Image comparison counts:

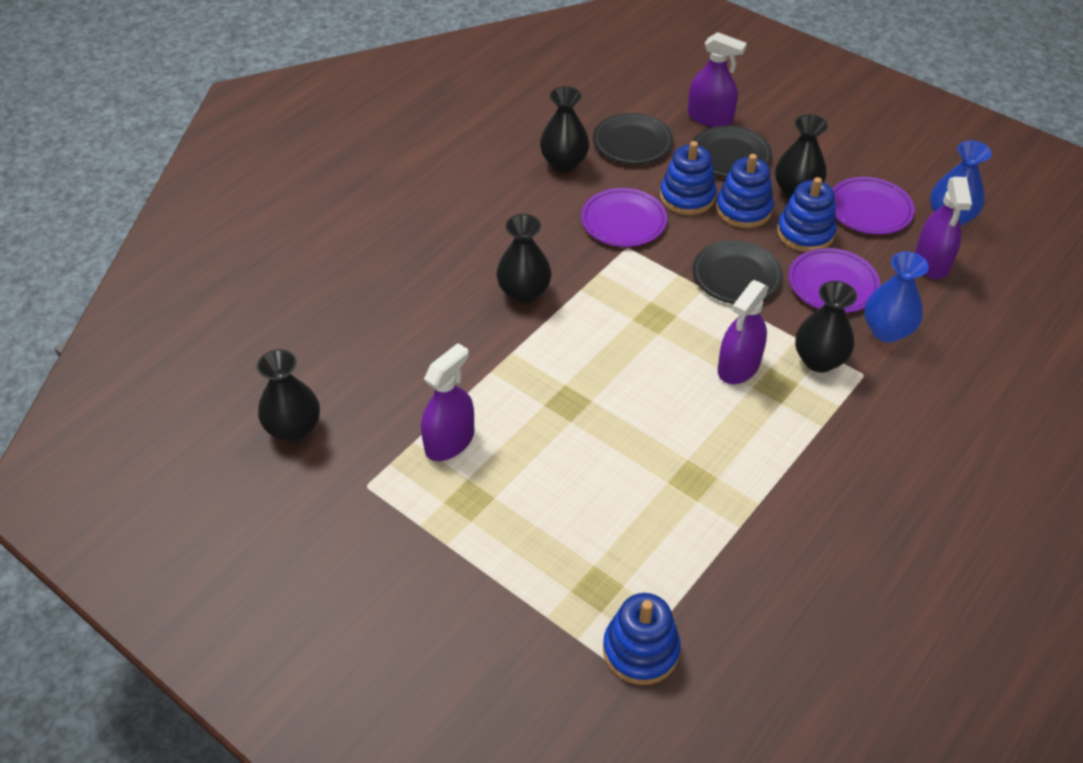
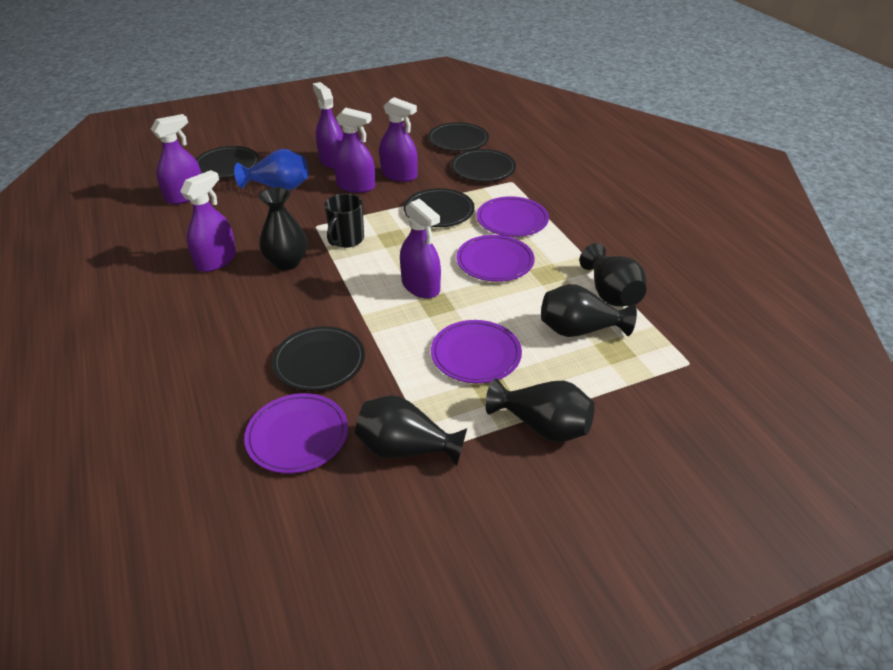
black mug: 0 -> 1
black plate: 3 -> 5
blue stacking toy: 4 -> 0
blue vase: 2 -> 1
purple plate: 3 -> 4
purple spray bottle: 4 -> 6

TASK BRIEF: From the entries above, copy every line that holds the word "purple".

REPLY:
purple plate: 3 -> 4
purple spray bottle: 4 -> 6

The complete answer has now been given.